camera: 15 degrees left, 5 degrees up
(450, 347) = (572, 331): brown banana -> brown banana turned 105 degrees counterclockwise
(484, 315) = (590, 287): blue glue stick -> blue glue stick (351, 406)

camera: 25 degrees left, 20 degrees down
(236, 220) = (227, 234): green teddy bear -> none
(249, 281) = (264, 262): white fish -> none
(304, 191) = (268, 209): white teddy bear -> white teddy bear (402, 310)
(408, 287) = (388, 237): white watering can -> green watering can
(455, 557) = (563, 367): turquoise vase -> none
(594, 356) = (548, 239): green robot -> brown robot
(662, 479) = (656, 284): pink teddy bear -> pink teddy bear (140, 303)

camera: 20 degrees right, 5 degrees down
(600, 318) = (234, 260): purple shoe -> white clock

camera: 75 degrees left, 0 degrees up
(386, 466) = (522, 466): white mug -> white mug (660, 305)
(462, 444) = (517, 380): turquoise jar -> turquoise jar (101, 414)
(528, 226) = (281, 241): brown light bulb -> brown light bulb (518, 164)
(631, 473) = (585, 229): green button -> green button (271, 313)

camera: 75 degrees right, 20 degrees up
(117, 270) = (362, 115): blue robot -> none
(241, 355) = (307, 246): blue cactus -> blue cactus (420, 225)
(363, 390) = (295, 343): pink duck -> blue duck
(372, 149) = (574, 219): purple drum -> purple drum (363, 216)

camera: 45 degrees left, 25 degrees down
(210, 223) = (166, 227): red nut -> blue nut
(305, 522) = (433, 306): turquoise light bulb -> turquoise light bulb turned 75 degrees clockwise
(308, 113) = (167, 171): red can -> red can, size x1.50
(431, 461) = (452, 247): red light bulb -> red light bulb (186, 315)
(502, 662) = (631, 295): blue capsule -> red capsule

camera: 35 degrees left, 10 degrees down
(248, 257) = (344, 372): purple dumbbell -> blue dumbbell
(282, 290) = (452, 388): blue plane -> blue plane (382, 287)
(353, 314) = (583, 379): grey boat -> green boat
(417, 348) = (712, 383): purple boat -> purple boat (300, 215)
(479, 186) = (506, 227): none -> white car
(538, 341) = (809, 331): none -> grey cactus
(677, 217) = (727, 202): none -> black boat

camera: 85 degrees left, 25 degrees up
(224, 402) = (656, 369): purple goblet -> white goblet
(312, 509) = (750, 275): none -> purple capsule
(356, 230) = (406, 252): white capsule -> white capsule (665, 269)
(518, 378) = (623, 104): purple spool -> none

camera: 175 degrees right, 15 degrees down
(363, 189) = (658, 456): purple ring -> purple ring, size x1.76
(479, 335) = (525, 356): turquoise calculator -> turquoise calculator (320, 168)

----

About this exercise ▸ Print, from the entries above, the line with "(594, 356) = (548, 239): green", the line with "(372, 149) = (574, 219): purple" and all lines between them, exactly and with nothing else.

Task output ▸
(594, 356) = (548, 239): green robot -> brown robot
(662, 479) = (656, 284): pink teddy bear -> pink teddy bear (140, 303)

camera: 20 degrees right, 5 degrees down
(600, 318) = (234, 260): purple shoe -> white clock

camera: 75 degrees left, 0 degrees up
(386, 466) = (522, 466): white mug -> white mug (660, 305)
(462, 444) = (517, 380): turquoise jar -> turquoise jar (101, 414)
(528, 226) = (281, 241): brown light bulb -> brown light bulb (518, 164)
(631, 473) = (585, 229): green button -> green button (271, 313)

camera: 75 degrees right, 20 degrees up
(117, 270) = (362, 115): blue robot -> none
(241, 355) = (307, 246): blue cactus -> blue cactus (420, 225)
(363, 390) = (295, 343): pink duck -> blue duck
(372, 149) = (574, 219): purple drum -> purple drum (363, 216)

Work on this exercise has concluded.